Task objective -> Return every entry exactly, except for any pictures.

Data in this exercise ->

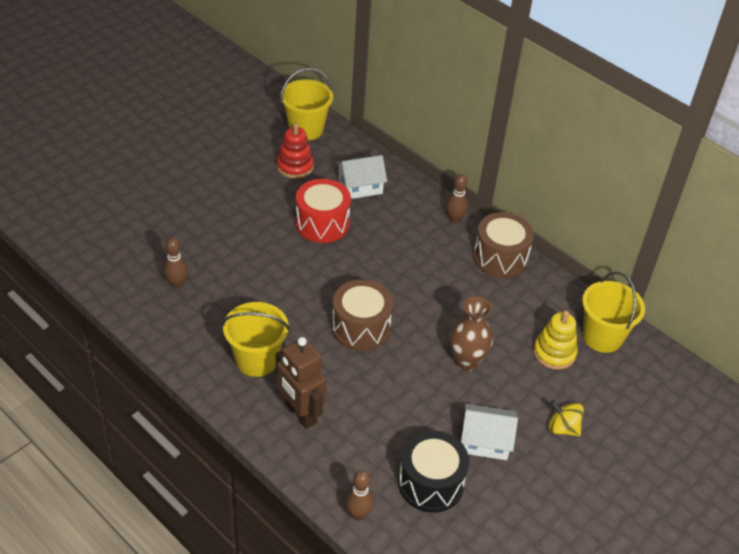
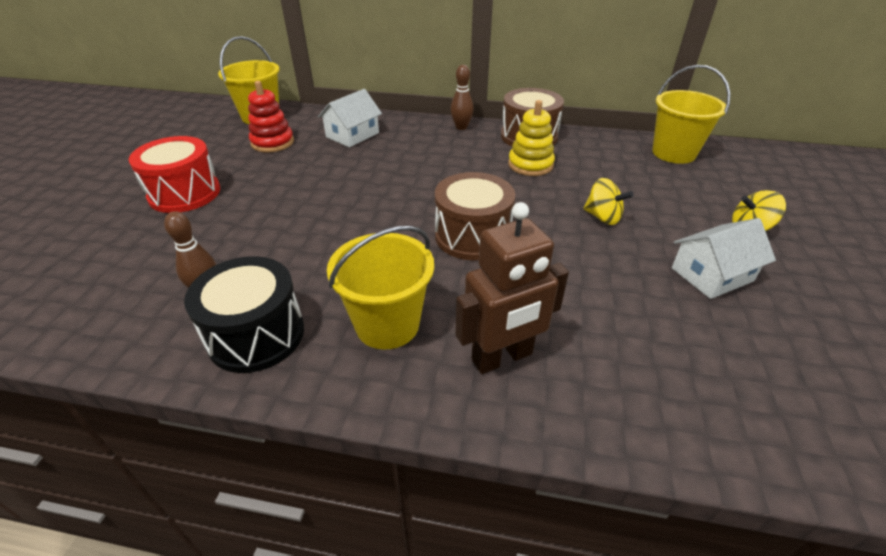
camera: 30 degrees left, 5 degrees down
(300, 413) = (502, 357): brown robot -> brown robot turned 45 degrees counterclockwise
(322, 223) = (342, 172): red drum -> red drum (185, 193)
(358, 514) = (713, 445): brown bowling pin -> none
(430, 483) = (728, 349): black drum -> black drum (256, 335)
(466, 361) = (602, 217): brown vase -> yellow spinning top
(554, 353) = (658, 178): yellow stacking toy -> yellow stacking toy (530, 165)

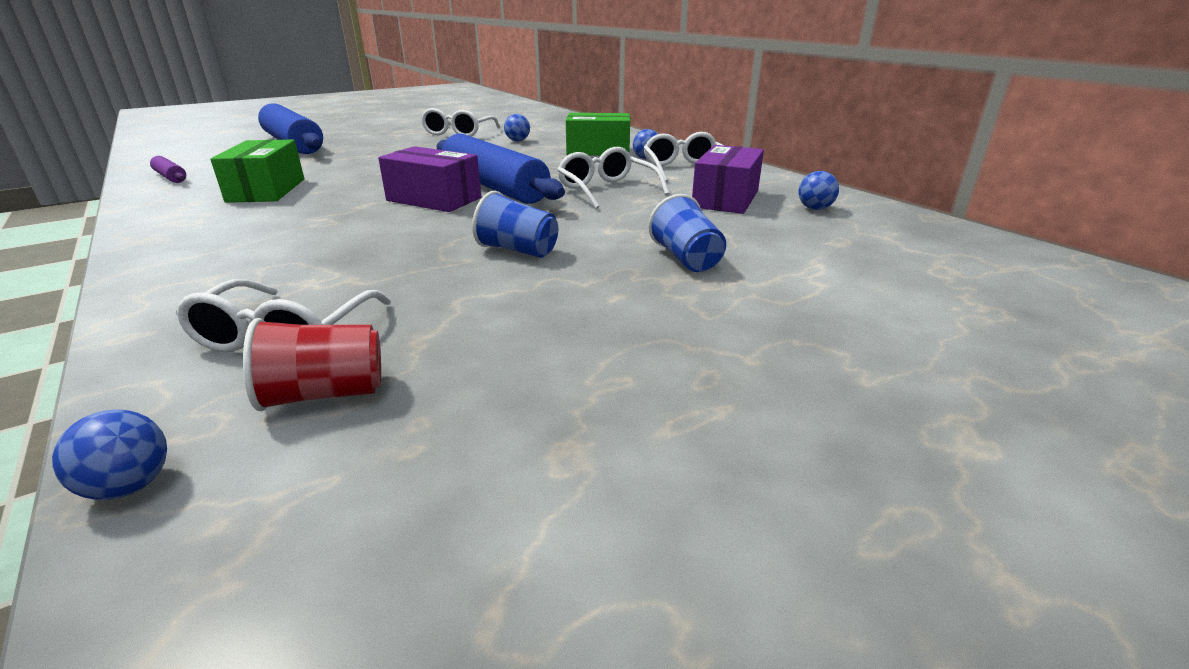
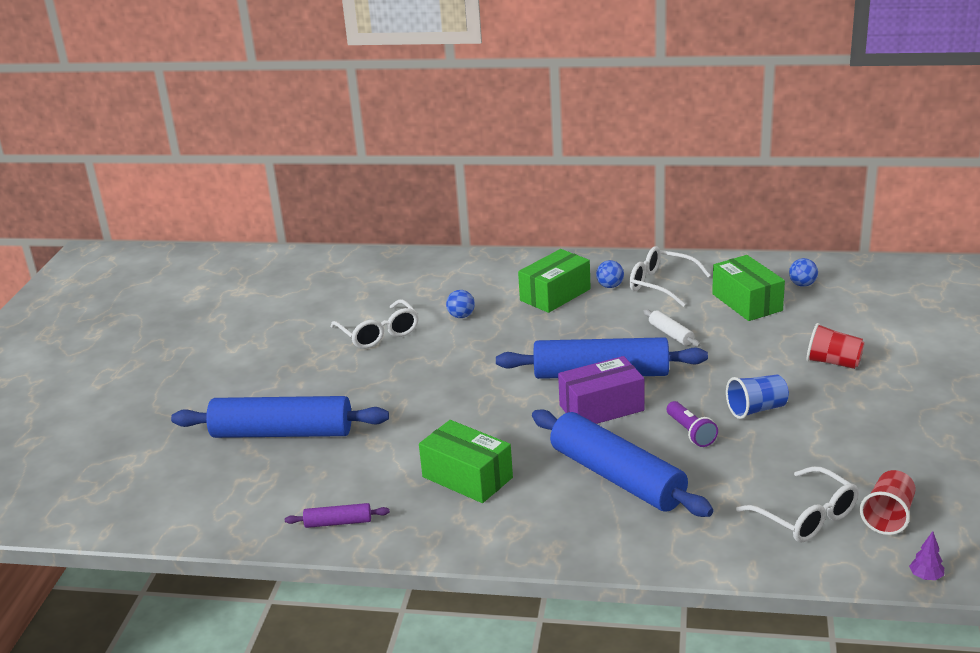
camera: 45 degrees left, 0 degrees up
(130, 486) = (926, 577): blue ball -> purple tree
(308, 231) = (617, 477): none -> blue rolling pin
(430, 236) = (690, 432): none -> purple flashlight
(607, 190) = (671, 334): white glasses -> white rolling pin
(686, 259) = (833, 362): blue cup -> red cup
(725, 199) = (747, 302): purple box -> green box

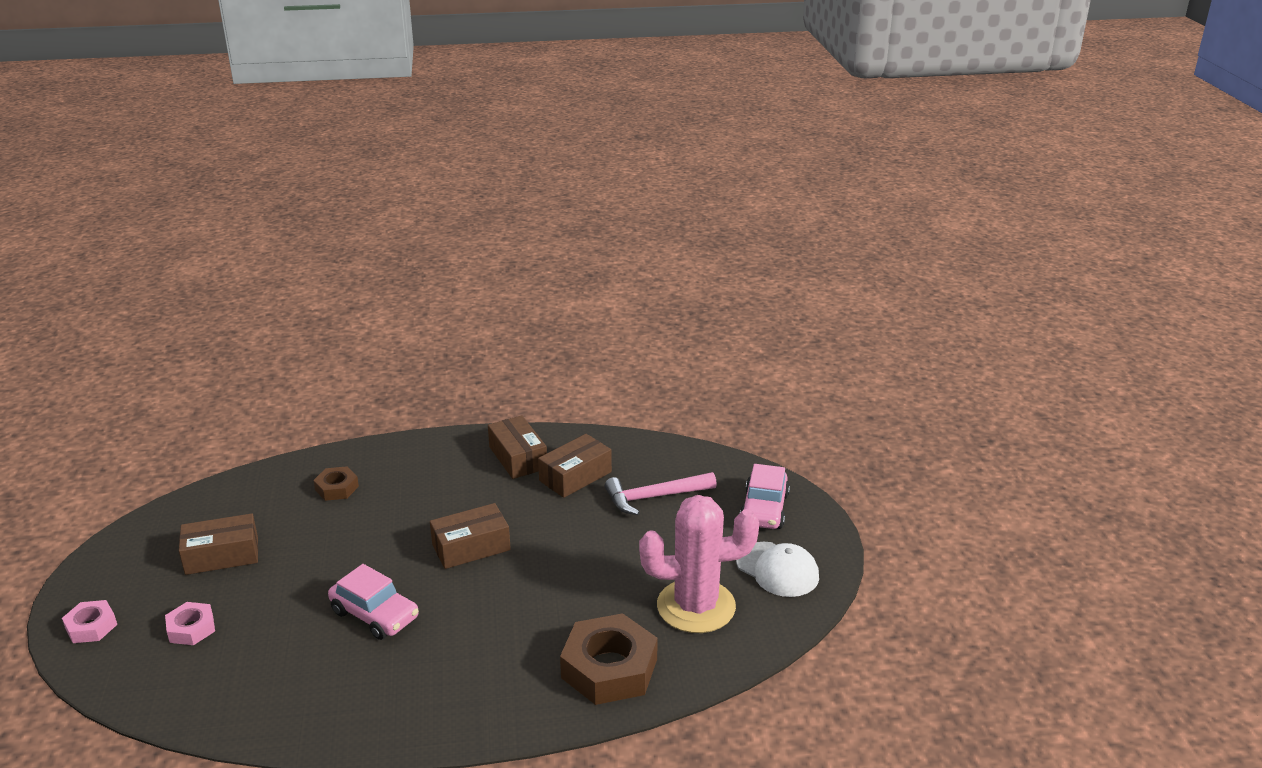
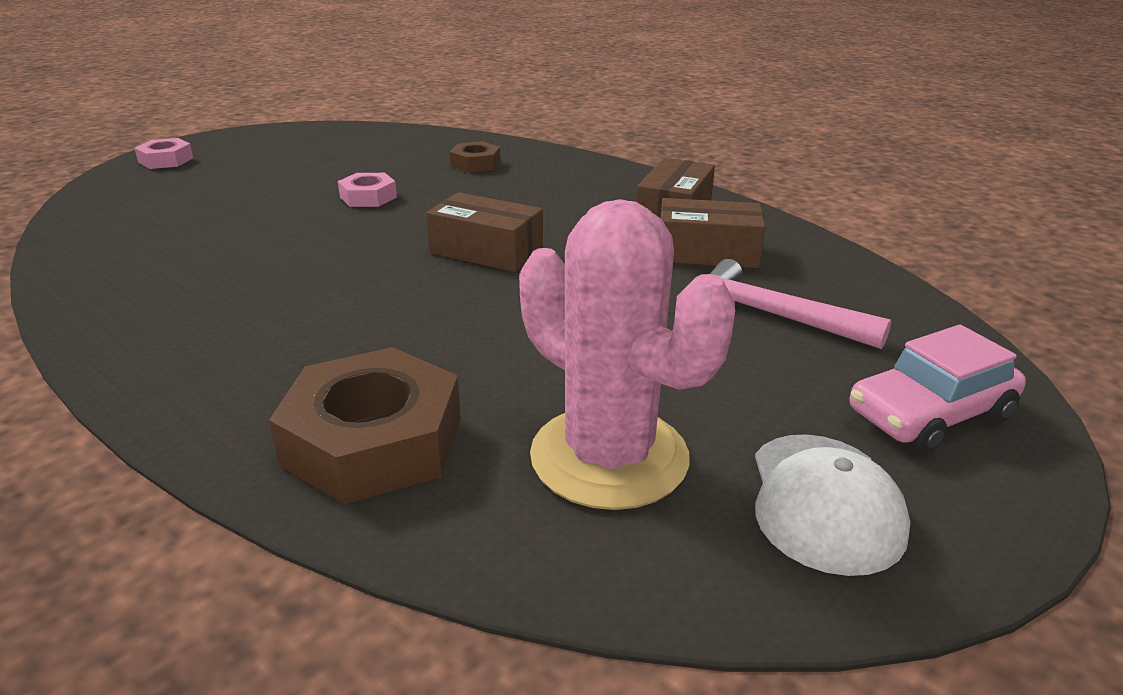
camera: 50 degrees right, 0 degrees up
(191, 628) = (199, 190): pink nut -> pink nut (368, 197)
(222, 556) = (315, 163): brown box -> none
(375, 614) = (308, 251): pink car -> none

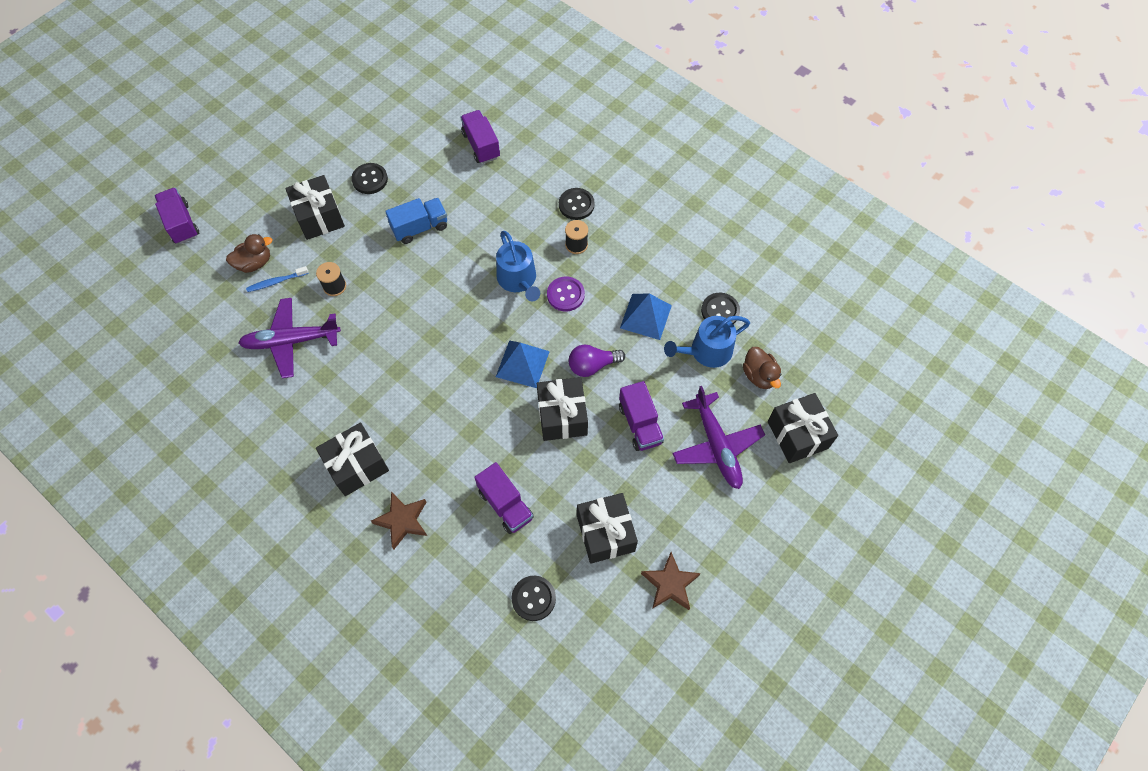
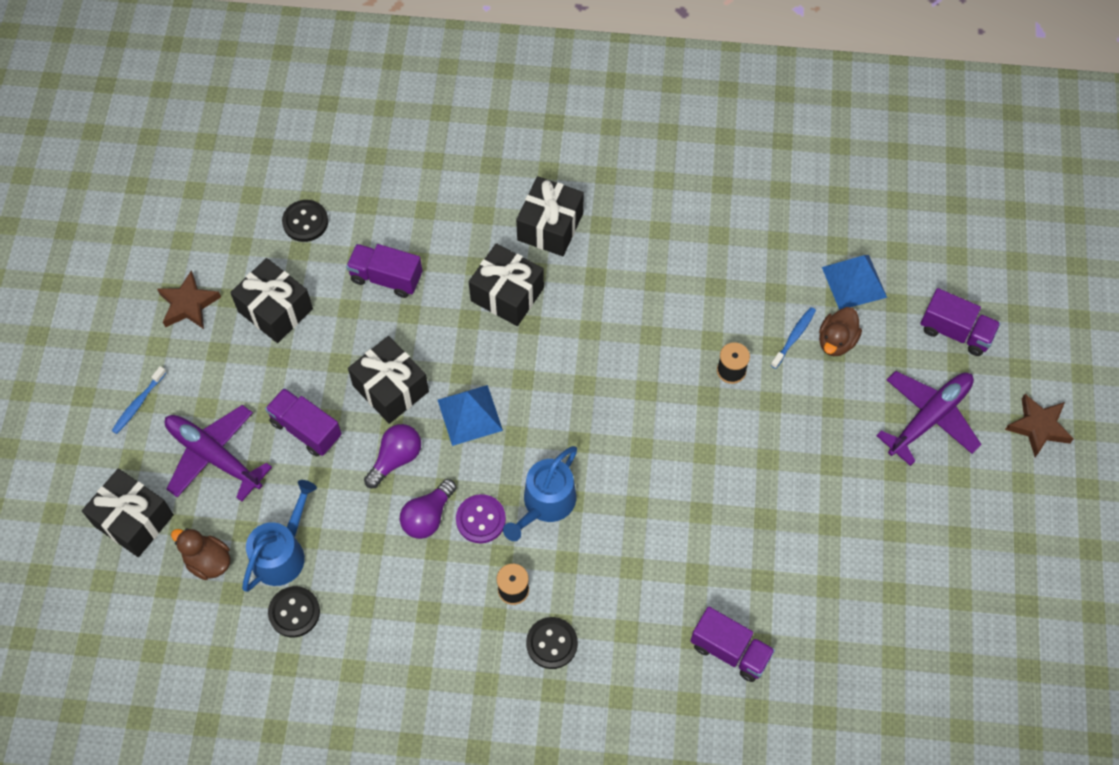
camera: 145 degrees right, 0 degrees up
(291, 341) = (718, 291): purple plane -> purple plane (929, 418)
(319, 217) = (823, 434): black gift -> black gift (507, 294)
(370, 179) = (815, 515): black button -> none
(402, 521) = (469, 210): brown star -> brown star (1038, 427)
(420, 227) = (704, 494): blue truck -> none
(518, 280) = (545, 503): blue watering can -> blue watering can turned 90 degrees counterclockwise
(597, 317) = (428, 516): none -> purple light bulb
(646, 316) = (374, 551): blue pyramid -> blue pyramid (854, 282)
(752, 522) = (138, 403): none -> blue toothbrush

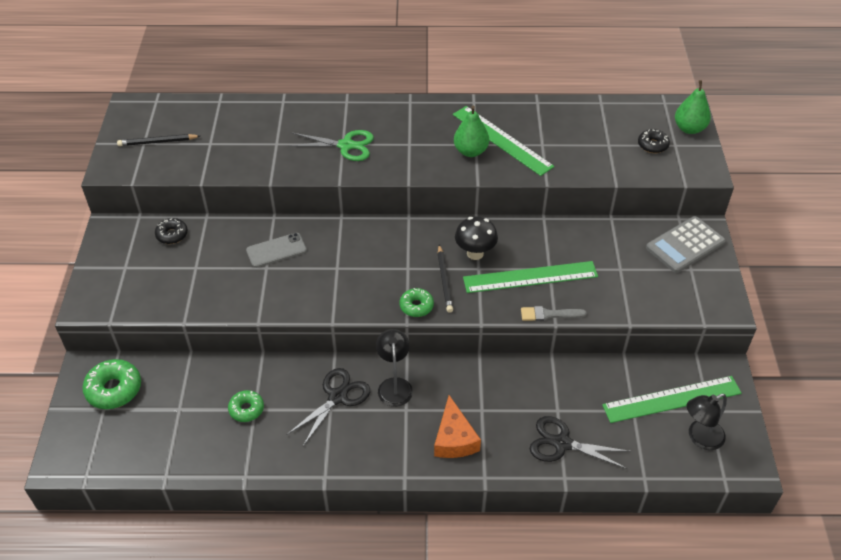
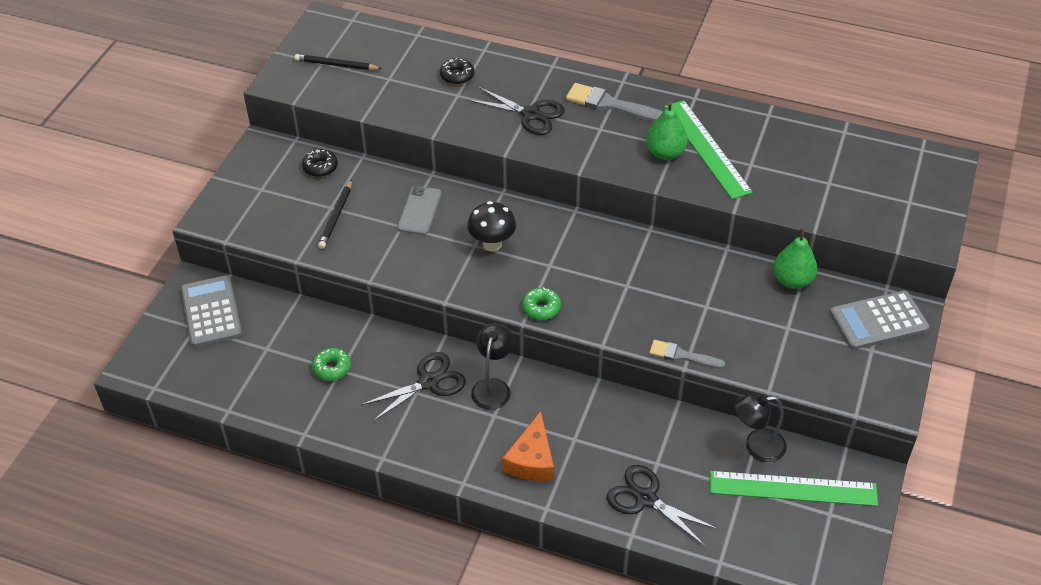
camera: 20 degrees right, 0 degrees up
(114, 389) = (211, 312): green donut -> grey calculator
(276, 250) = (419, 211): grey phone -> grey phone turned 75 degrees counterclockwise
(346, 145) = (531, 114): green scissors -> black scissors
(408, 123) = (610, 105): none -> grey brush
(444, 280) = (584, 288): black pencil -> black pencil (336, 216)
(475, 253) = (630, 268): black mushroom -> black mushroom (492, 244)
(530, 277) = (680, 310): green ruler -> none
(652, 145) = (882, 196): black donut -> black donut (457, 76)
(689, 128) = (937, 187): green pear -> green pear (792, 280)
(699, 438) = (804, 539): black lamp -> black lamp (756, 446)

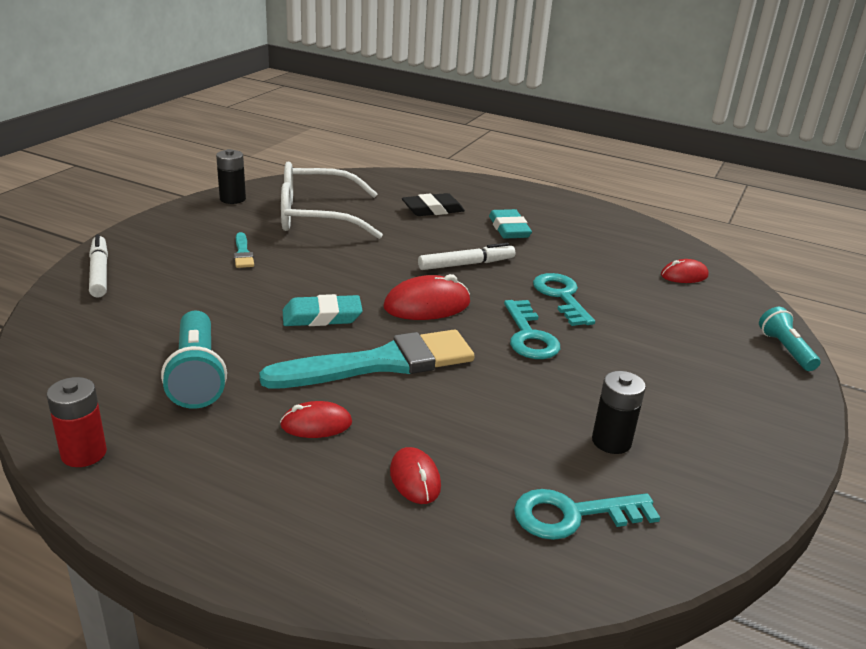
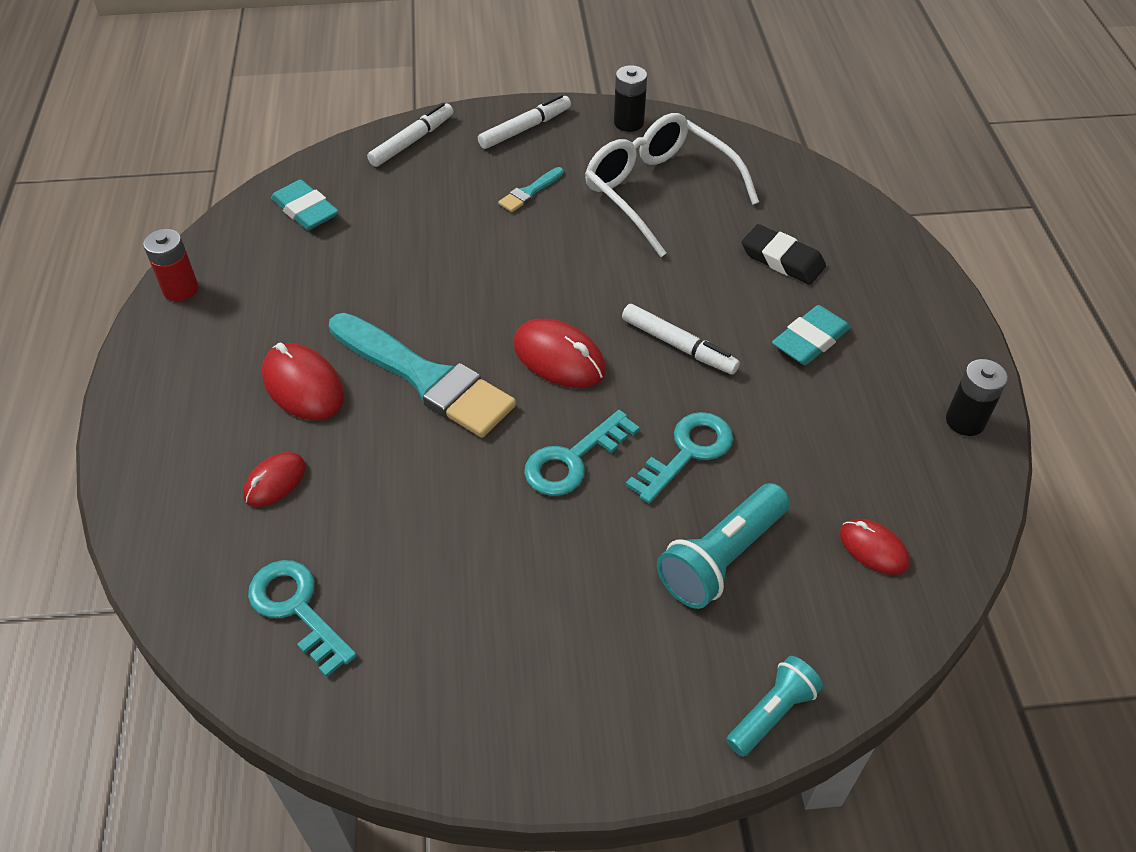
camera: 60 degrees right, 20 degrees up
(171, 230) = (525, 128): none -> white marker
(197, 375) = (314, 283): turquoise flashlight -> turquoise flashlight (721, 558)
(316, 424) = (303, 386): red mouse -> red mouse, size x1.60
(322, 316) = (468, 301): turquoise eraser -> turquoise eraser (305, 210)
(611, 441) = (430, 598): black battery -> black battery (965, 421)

Expected answer ->
camera: 30 degrees left, 5 degrees down
(300, 413) = (502, 357): brown robot -> brown robot turned 45 degrees counterclockwise
(322, 223) = (342, 172): red drum -> red drum (185, 193)
(358, 514) = (713, 445): brown bowling pin -> none
(430, 483) = (728, 349): black drum -> black drum (256, 335)
(466, 361) = (602, 217): brown vase -> yellow spinning top
(554, 353) = (658, 178): yellow stacking toy -> yellow stacking toy (530, 165)

camera: 45 degrees left, 0 degrees up
(130, 486) = (926, 577): blue ball -> purple tree
(308, 231) = (617, 477): none -> blue rolling pin
(430, 236) = (690, 432): none -> purple flashlight
(607, 190) = (671, 334): white glasses -> white rolling pin
(686, 259) = (833, 362): blue cup -> red cup
(725, 199) = (747, 302): purple box -> green box

camera: 50 degrees right, 0 degrees up
(191, 628) = (199, 190): pink nut -> pink nut (368, 197)
(222, 556) = (315, 163): brown box -> none
(375, 614) = (308, 251): pink car -> none

camera: 145 degrees right, 0 degrees up
(291, 341) = (718, 291): purple plane -> purple plane (929, 418)
(319, 217) = (823, 434): black gift -> black gift (507, 294)
(370, 179) = (815, 515): black button -> none
(402, 521) = (469, 210): brown star -> brown star (1038, 427)
(420, 227) = (704, 494): blue truck -> none
(518, 280) = (545, 503): blue watering can -> blue watering can turned 90 degrees counterclockwise
(597, 317) = (428, 516): none -> purple light bulb
(646, 316) = (374, 551): blue pyramid -> blue pyramid (854, 282)
(752, 522) = (138, 403): none -> blue toothbrush

camera: 20 degrees right, 0 degrees up
(114, 389) = (211, 312): green donut -> grey calculator
(276, 250) = (419, 211): grey phone -> grey phone turned 75 degrees counterclockwise
(346, 145) = (531, 114): green scissors -> black scissors
(408, 123) = (610, 105): none -> grey brush
(444, 280) = (584, 288): black pencil -> black pencil (336, 216)
(475, 253) = (630, 268): black mushroom -> black mushroom (492, 244)
(530, 277) = (680, 310): green ruler -> none
(652, 145) = (882, 196): black donut -> black donut (457, 76)
(689, 128) = (937, 187): green pear -> green pear (792, 280)
(699, 438) = (804, 539): black lamp -> black lamp (756, 446)

camera: 60 degrees right, 20 degrees up
(171, 230) = (525, 128): none -> white marker
(197, 375) = (314, 283): turquoise flashlight -> turquoise flashlight (721, 558)
(316, 424) = (303, 386): red mouse -> red mouse, size x1.60
(322, 316) = (468, 301): turquoise eraser -> turquoise eraser (305, 210)
(611, 441) = (430, 598): black battery -> black battery (965, 421)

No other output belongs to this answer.